Required work:
Copy exactly the lines from the line holding "bęben (szary) (no." through the end of the material, and no others; pictures stay out.

Supplied material:
************

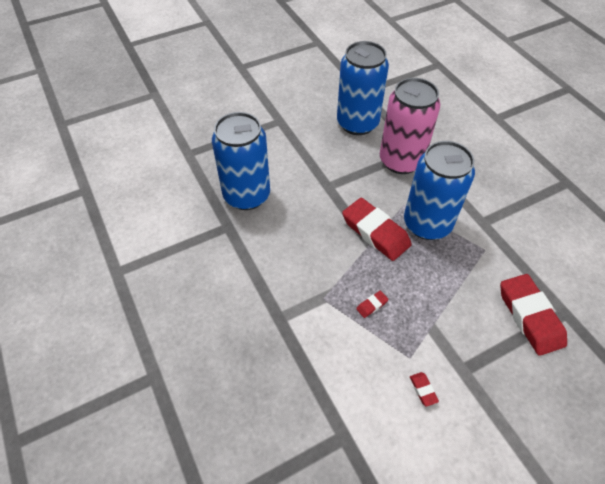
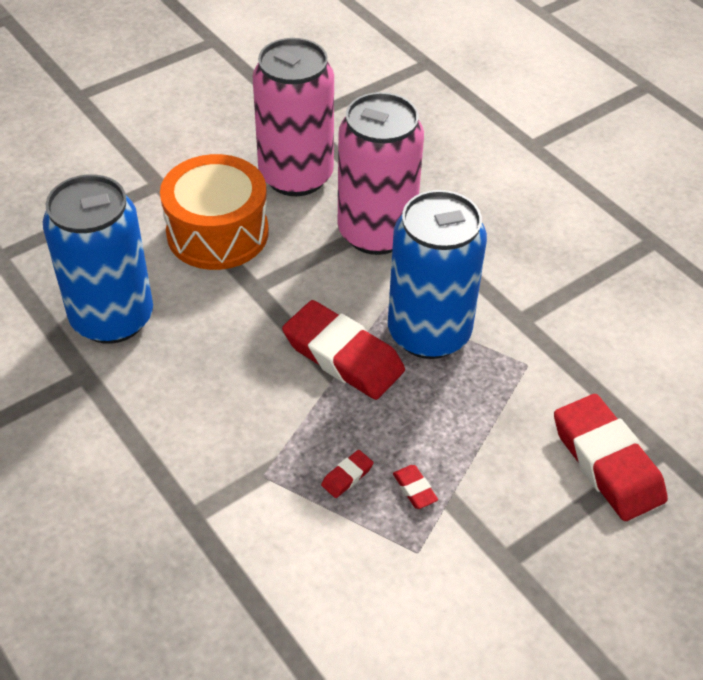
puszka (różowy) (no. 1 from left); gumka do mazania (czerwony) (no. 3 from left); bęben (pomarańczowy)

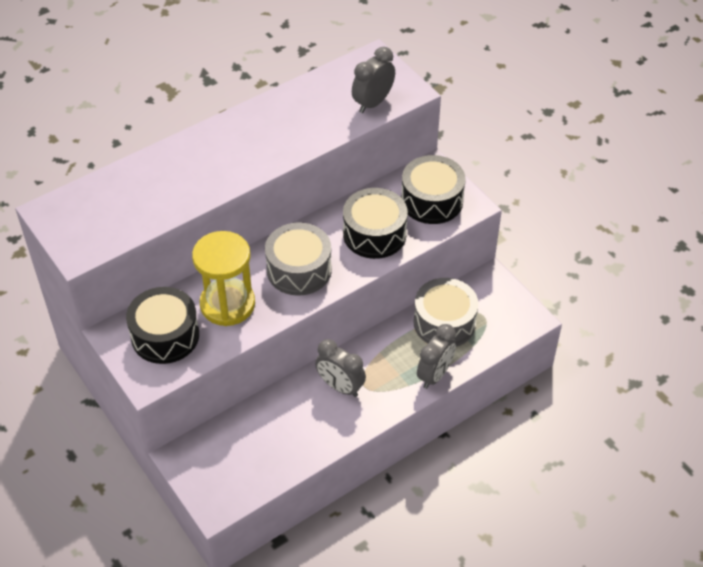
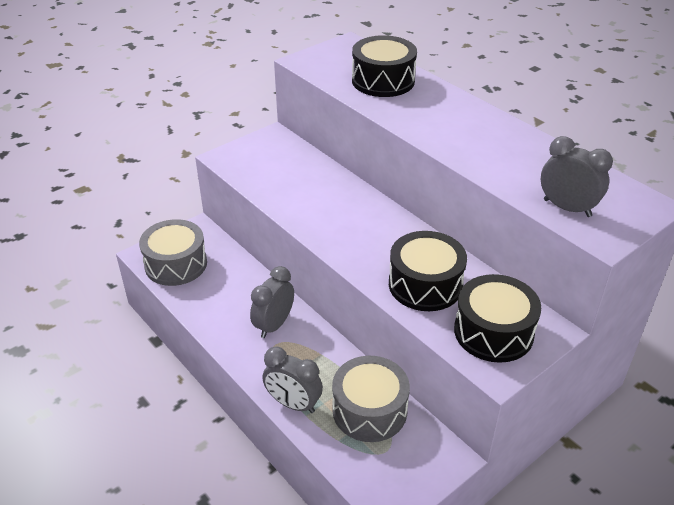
bęben (szary) (no. 1 from left); klepsydra (żółty); bęben (czarny) (no. 1 from left)

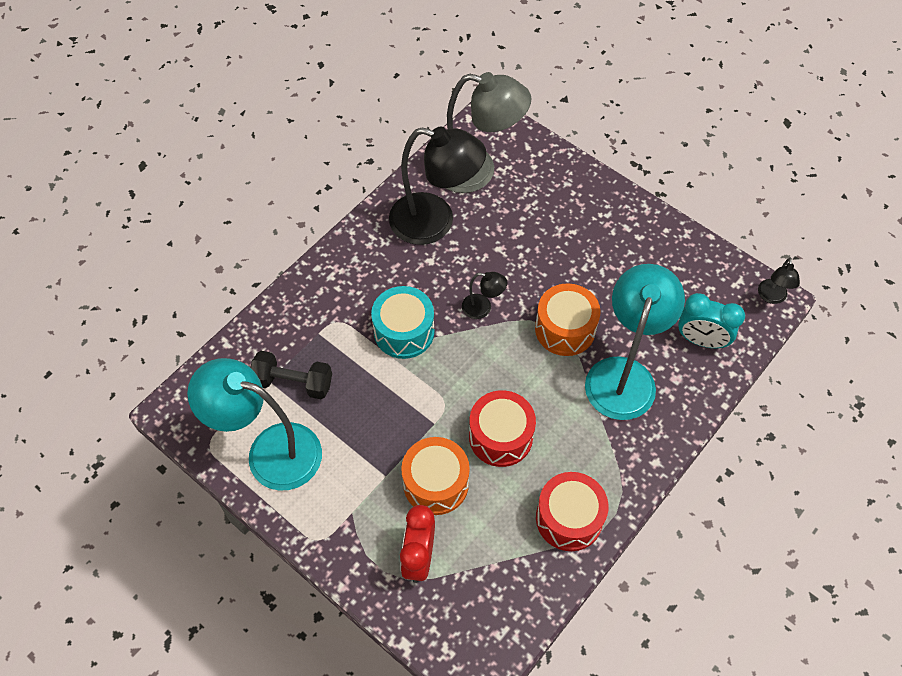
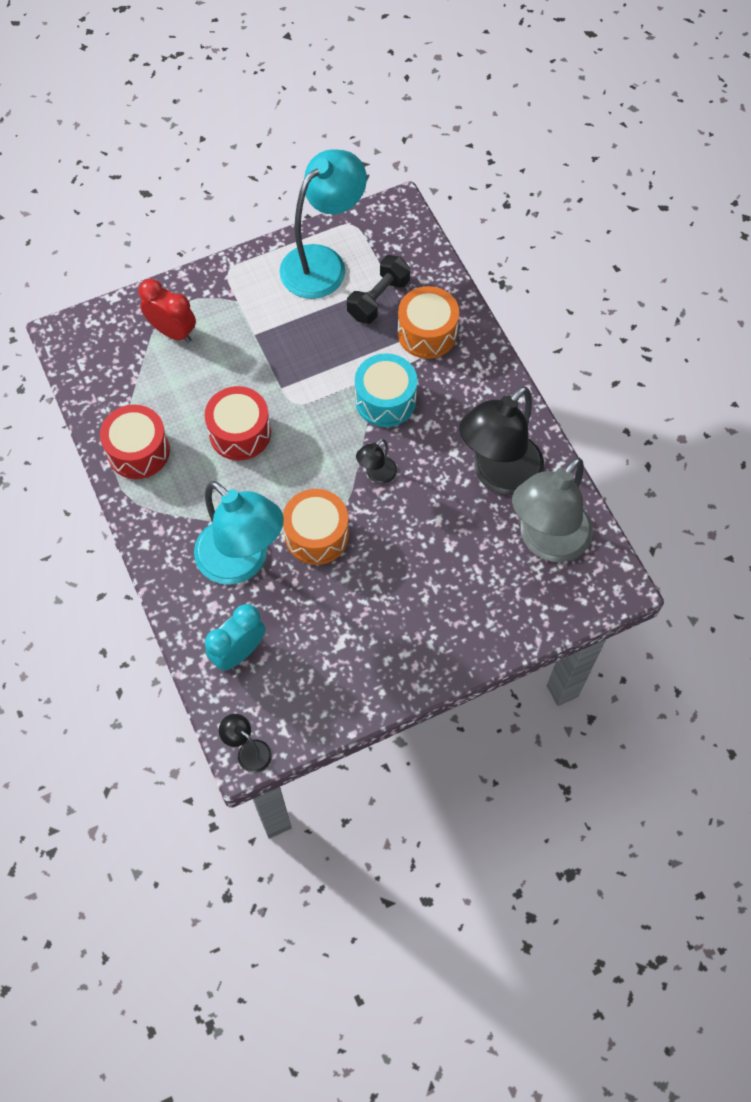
bęben (pomarańczowy) (no. 2 from left)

************

Solution to this task:
bęben (szary) (no. 1 from left); klepsydra (żółty); bęben (czarny) (no. 1 from left)

bęben (pomarańczowy) (no. 2 from left)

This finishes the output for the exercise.